Wherever pictures appear in the listing below, leave them out, and copy exactly, and only, everything from the line with "Playlist 91: [704,575,1023,788]" down to the line with "Solavo Tracker: [913,225,1259,409]".

=== SOURCE MATERIAL ===

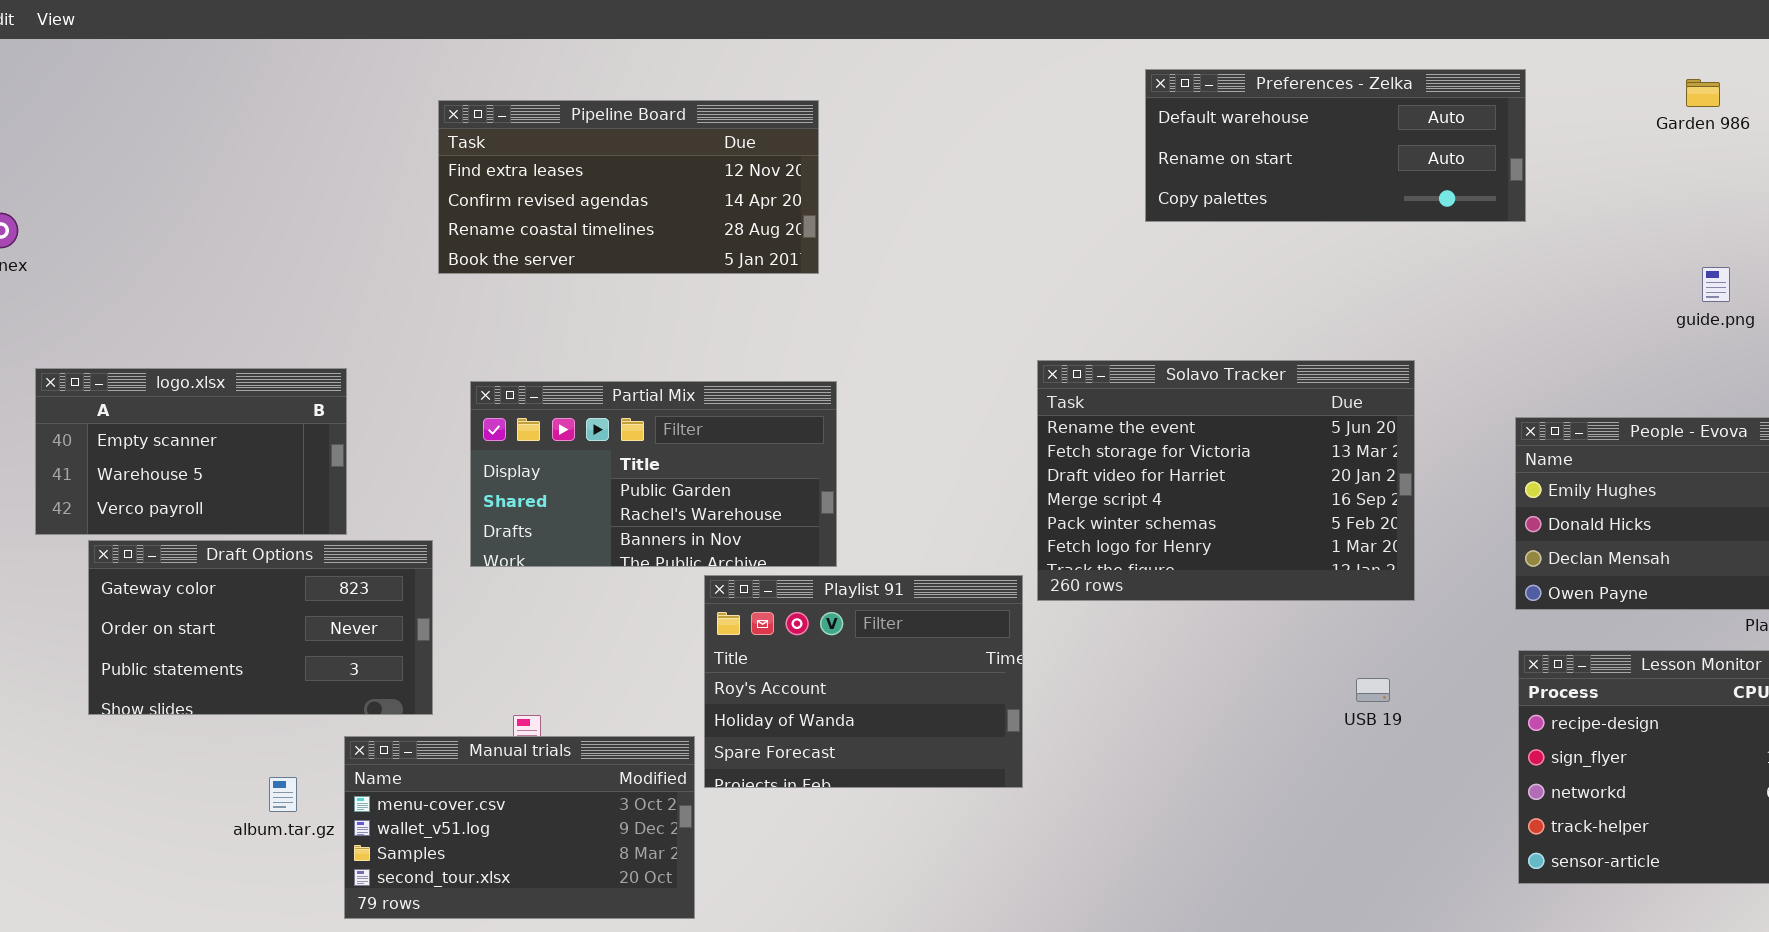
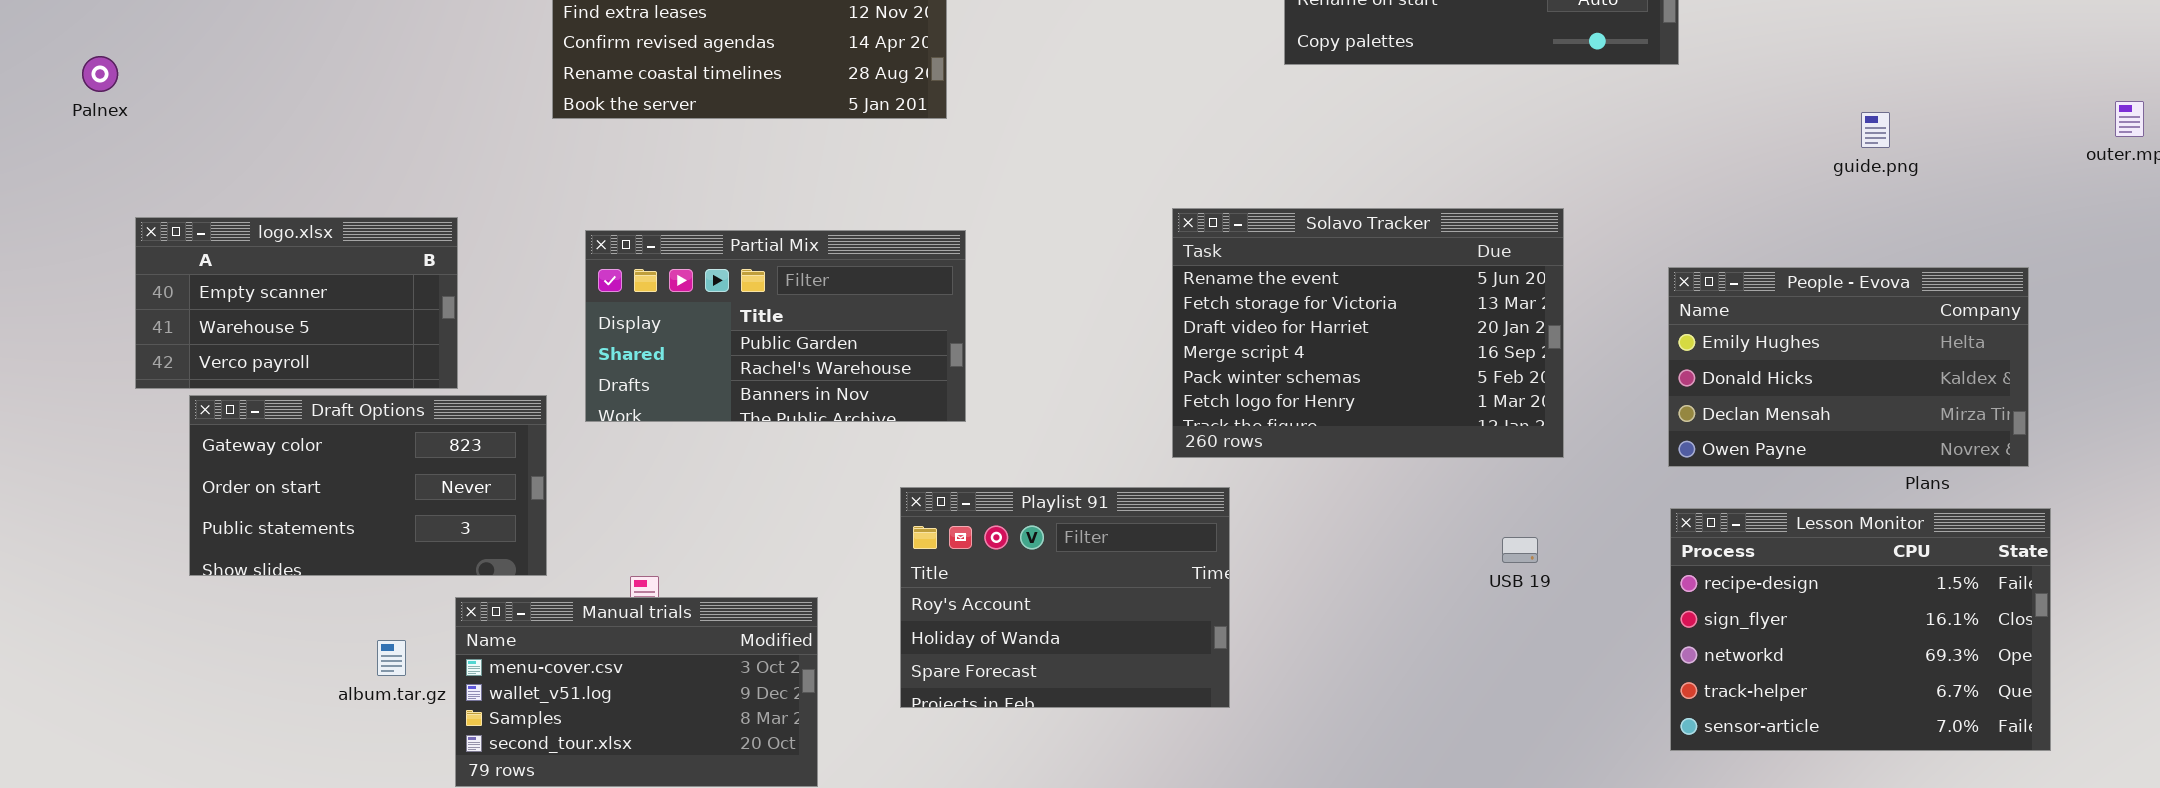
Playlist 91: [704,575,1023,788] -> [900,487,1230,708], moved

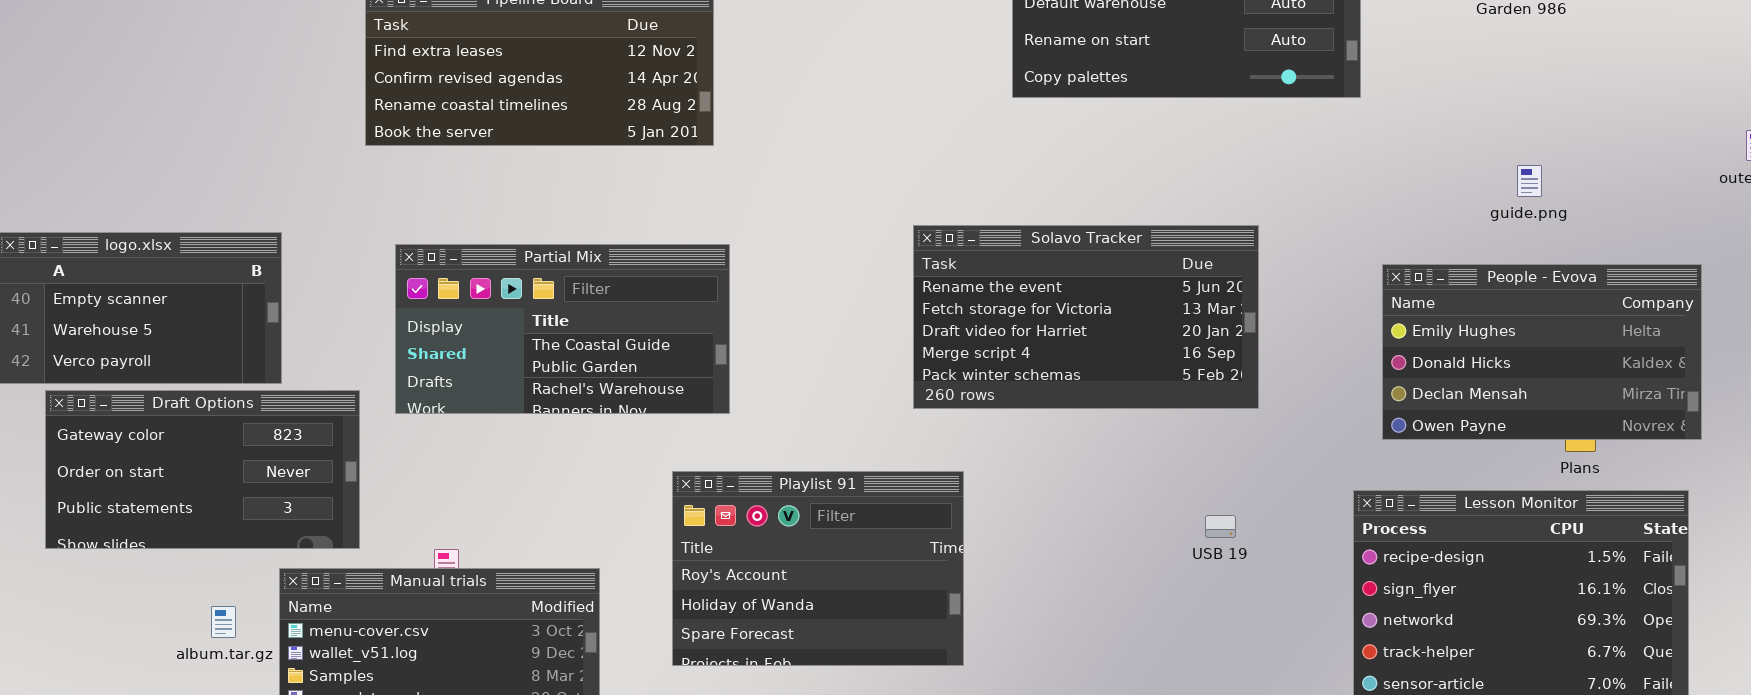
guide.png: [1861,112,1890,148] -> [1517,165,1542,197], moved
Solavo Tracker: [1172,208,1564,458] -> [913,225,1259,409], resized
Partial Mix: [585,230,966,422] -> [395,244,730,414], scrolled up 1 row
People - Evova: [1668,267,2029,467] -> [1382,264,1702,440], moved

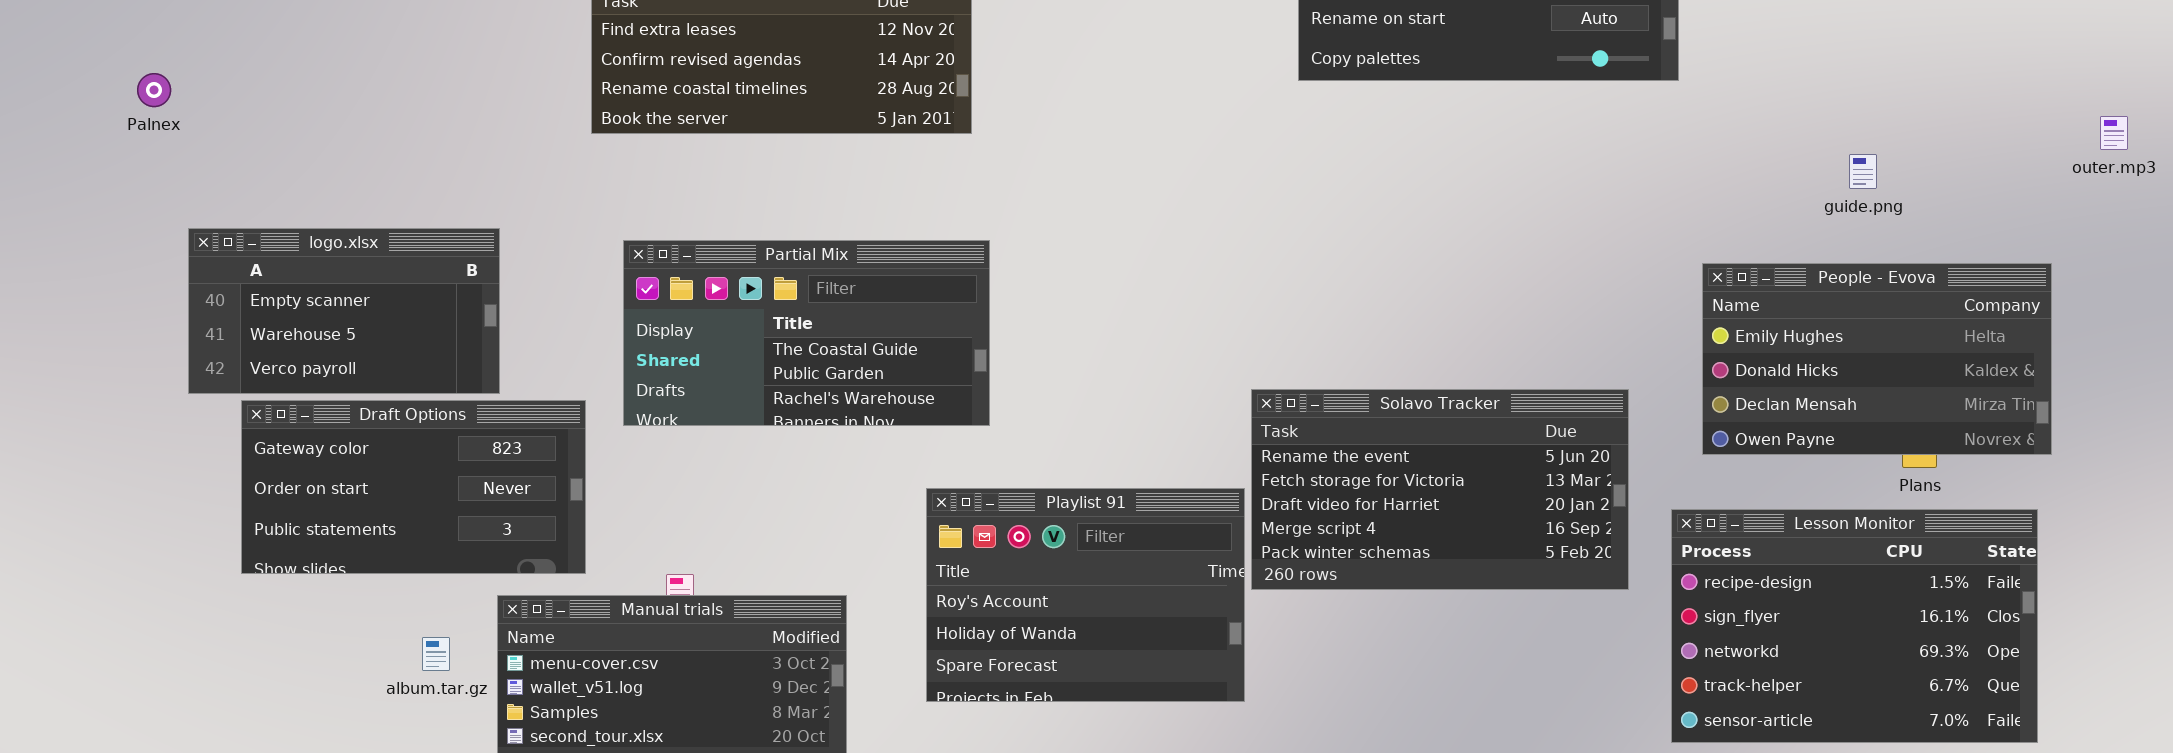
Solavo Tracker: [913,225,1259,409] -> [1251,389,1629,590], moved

===
=== SOURCE MATERIAL ===

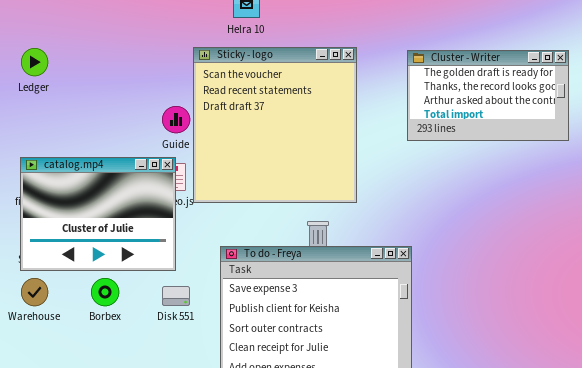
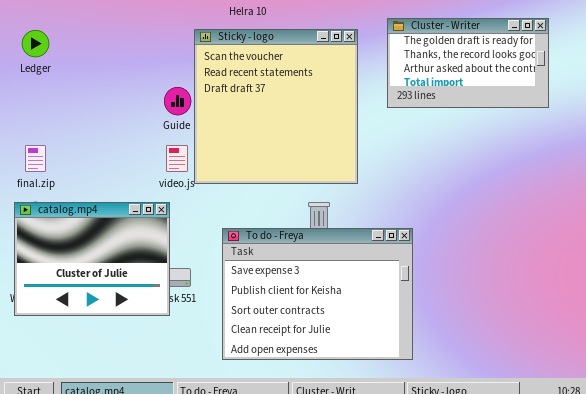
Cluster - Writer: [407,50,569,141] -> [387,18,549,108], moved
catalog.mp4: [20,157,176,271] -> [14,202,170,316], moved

===

> **ANSWER TO THIS PROBLEM**:
Playlist 91: [704,575,1023,788] -> [900,487,1230,708], moved

guide.png: [1861,112,1890,148] -> [1517,165,1542,197], moved
Solavo Tracker: [1172,208,1564,458] -> [913,225,1259,409], resized
Partial Mix: [585,230,966,422] -> [395,244,730,414], scrolled up 1 row
People - Evova: [1668,267,2029,467] -> [1382,264,1702,440], moved

Solavo Tracker: [913,225,1259,409] -> [1251,389,1629,590], moved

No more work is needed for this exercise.